**REQUIRED WORK**
Please rewrite the entries from the very beginning through the line that contains "coordinates (432, 351).", swapping "duckling" for "chick" and leaving everything else the same. Omit the pictures.

**DATA FOR ANALYSIS**
▼▼▼

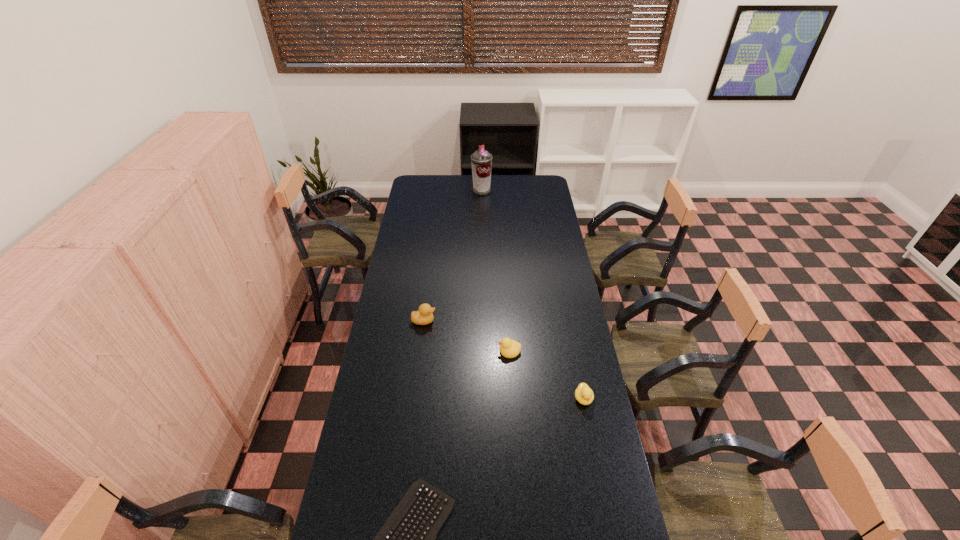
I want to click on vacant region located on the beak of the rightmost object, so click(593, 449).

Where is `free location located 0.270m on the face of the second duckling from left to right`? free location located 0.270m on the face of the second duckling from left to right is located at coordinates (432, 351).

This screenshot has height=540, width=960. I want to click on free spot located 0.260m on the face of the second duckling from left to right, so click(x=434, y=351).

The height and width of the screenshot is (540, 960). I want to click on free space located 0.230m on the face of the second duckling from left to right, so click(x=442, y=351).

The image size is (960, 540). I want to click on object located at the far edge, so click(x=481, y=160).

This screenshot has width=960, height=540. Identify the location of object present at the left edge. (424, 316).

This screenshot has width=960, height=540. Find the location of `object situated at the right edge`. object situated at the right edge is located at coordinates (584, 395).

In the image, there is a desktop. Identify the location of free space at the far edge. The image size is (960, 540). (463, 188).

Where is `free space at the left edge of the desktop`? The width and height of the screenshot is (960, 540). free space at the left edge of the desktop is located at coordinates (418, 203).

The width and height of the screenshot is (960, 540). Identify the location of vacant space at the right edge of the desktop. (564, 453).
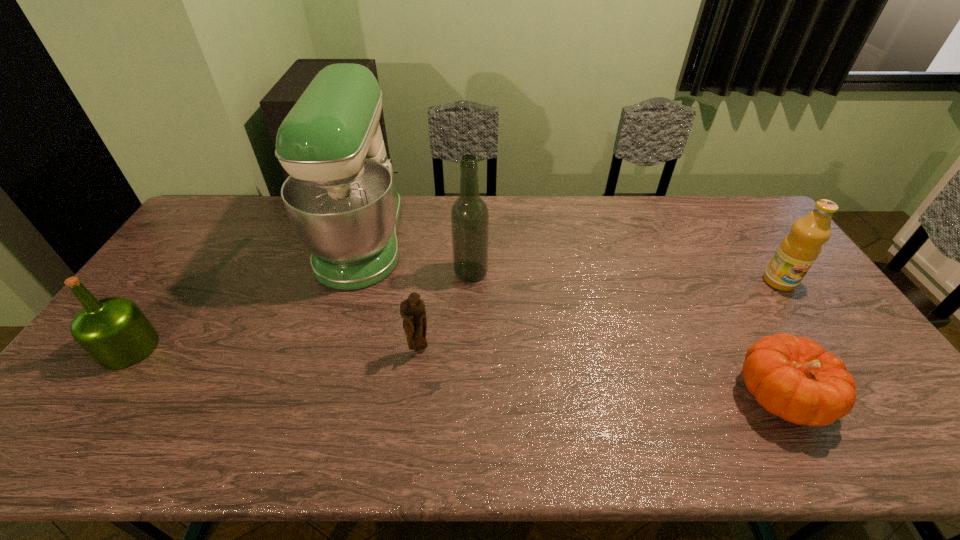
Where is `the second object from right to left`? This screenshot has width=960, height=540. the second object from right to left is located at coordinates (794, 378).

Find the location of `vacant space located on the controls of the tallest object`. vacant space located on the controls of the tallest object is located at coordinates click(443, 240).

Where is `free spot located 0.210m on the right of the liquor`? free spot located 0.210m on the right of the liquor is located at coordinates (555, 272).

This screenshot has width=960, height=540. In order to click on blank space located on the label of the right olive oil in this screenshot , I will do `click(801, 313)`.

Where is `blank space located on the right of the left olive oil`? This screenshot has width=960, height=540. blank space located on the right of the left olive oil is located at coordinates (269, 348).

Find the location of `blank space located on the front-facing side of the figurine`. blank space located on the front-facing side of the figurine is located at coordinates (416, 378).

At what (x,y) coordinates should I click in order to perform the action: click on vacant space located 0.240m on the back of the shortest object. Please return your answer as a coordinate pair (x, y). Image resolution: width=960 pixels, height=540 pixels. Looking at the image, I should click on (724, 293).

Identify the location of object situated at the far edge. Image resolution: width=960 pixels, height=540 pixels. (340, 196).

Where is `object situated at the near edge`? This screenshot has width=960, height=540. object situated at the near edge is located at coordinates (794, 378).

Locate an element on the screen. object at the left edge is located at coordinates (114, 331).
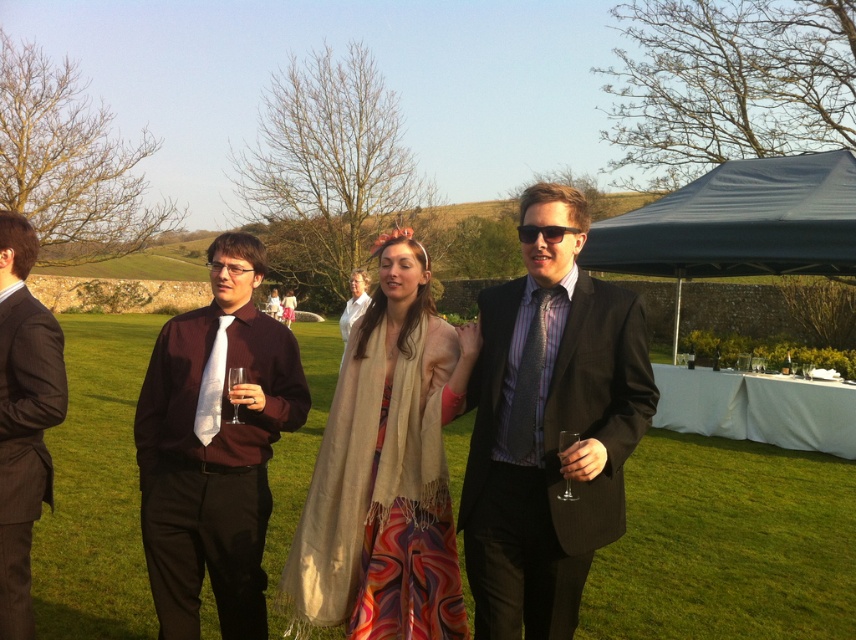
Question: Is beige scarf at center above matte burgundy shirt at center?

Choices:
 (A) yes
 (B) no

Answer: (B)

Question: Which is nearer to the green grass at center?

Choices:
 (A) beige scarf at center
 (B) dark blue tarp at upper right
 (C) matte black suit at center
 (D) white silk tie at center

Answer: (A)

Question: Can you confirm if green grass at center is smaller than beige scarf at center?

Choices:
 (A) yes
 (B) no

Answer: (B)

Question: Which point appears farthest from the camera in this image?

Choices:
 (A) (22, 234)
 (B) (402, 300)
 (C) (789, 173)

Answer: (C)

Question: Which point is farther to the camera?

Choices:
 (A) (162, 608)
 (B) (528, 413)
 (C) (727, 200)
 (D) (3, 490)

Answer: (C)

Question: Does green grass at center appear on the left side of matte burgundy shirt at center?

Choices:
 (A) yes
 (B) no

Answer: (A)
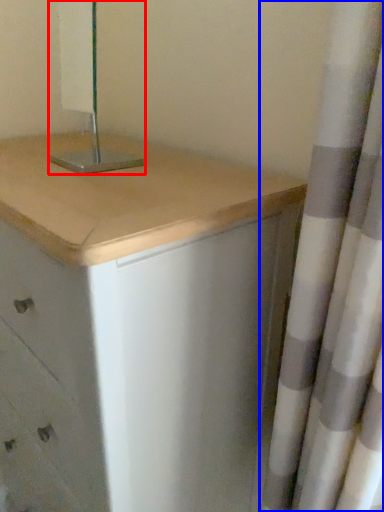
Question: Which object is further to the camera taking this photo, bedside lamp (highlighted by a red box) or curtain (highlighted by a blue box)?

Choices:
 (A) bedside lamp
 (B) curtain

Answer: (A)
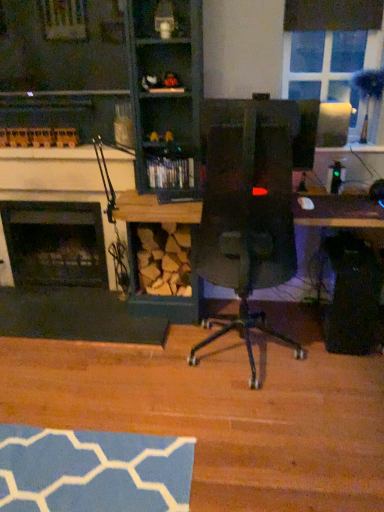
Question: Is wooden shelf at center, which ranks as the 1th shelf in bottom-to-top order, to the right of wooden shelf at upper center, the 2th shelf ordered from the bottom, from the viewer's perspective?

Choices:
 (A) no
 (B) yes

Answer: (B)

Question: Is wooden shelf at center, which appears as the 2th shelf when viewed from the top, positioned far away from wooden shelf at upper center, the 2th shelf viewed from the back?

Choices:
 (A) yes
 (B) no

Answer: (B)

Question: Could you tell me if wooden shelf at center, which is counted as the first shelf, starting from the back, is facing wooden shelf at upper center, the 1th shelf in the front-to-back sequence?

Choices:
 (A) yes
 (B) no

Answer: (B)

Question: Is wooden shelf at center, the second shelf positioned from the front, wider than wooden shelf at upper center, the 2th shelf ordered from the bottom?

Choices:
 (A) no
 (B) yes

Answer: (B)

Question: From the image's perspective, is wooden shelf at center, the second shelf positioned from the front, on wooden shelf at upper center, the first shelf viewed from the top?

Choices:
 (A) yes
 (B) no

Answer: (B)

Question: Is wooden shelf at center, which appears as the 2th shelf when viewed from the top, thinner than wooden shelf at upper center, the first shelf viewed from the top?

Choices:
 (A) no
 (B) yes

Answer: (A)

Question: Can you confirm if wooden shelf at upper center, the 2th shelf viewed from the back, is shorter than wooden shelf at center, the second shelf positioned from the front?

Choices:
 (A) yes
 (B) no

Answer: (A)

Question: Can you confirm if wooden shelf at upper center, the 1th shelf in the front-to-back sequence, is bigger than wooden shelf at center, which is counted as the first shelf, starting from the back?

Choices:
 (A) yes
 (B) no

Answer: (B)

Question: From the image's perspective, is wooden shelf at upper center, the 2th shelf ordered from the bottom, under wooden shelf at center, which appears as the 2th shelf when viewed from the top?

Choices:
 (A) no
 (B) yes

Answer: (A)

Question: Is wooden shelf at upper center, the first shelf viewed from the top, taller than wooden shelf at center, which appears as the 2th shelf when viewed from the top?

Choices:
 (A) yes
 (B) no

Answer: (B)

Question: Is wooden shelf at upper center, the 2th shelf ordered from the bottom, to the left of wooden shelf at center, which is counted as the first shelf, starting from the back, from the viewer's perspective?

Choices:
 (A) yes
 (B) no

Answer: (A)

Question: Does wooden shelf at upper center, the 2th shelf ordered from the bottom, lie in front of wooden shelf at center, which appears as the 2th shelf when viewed from the top?

Choices:
 (A) yes
 (B) no

Answer: (A)

Question: Can you confirm if black matte fireplace at left, marked as the 2th fireplace in a front-to-back arrangement, is wider than wooden fireplace at left?

Choices:
 (A) yes
 (B) no

Answer: (B)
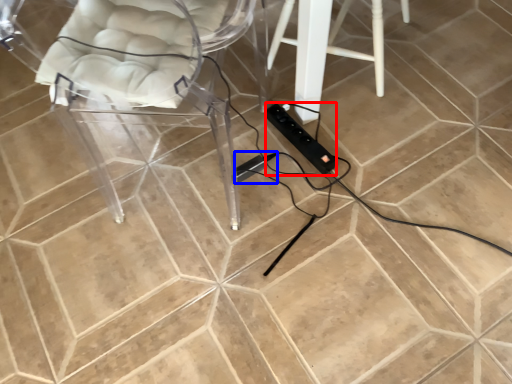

▲▲▲

**FINAL ANSWER**
I want to click on vacant region located on the beak of the rightmost object, so click(593, 449).

Where is `free location located 0.270m on the face of the second chick from left to right`? free location located 0.270m on the face of the second chick from left to right is located at coordinates (432, 351).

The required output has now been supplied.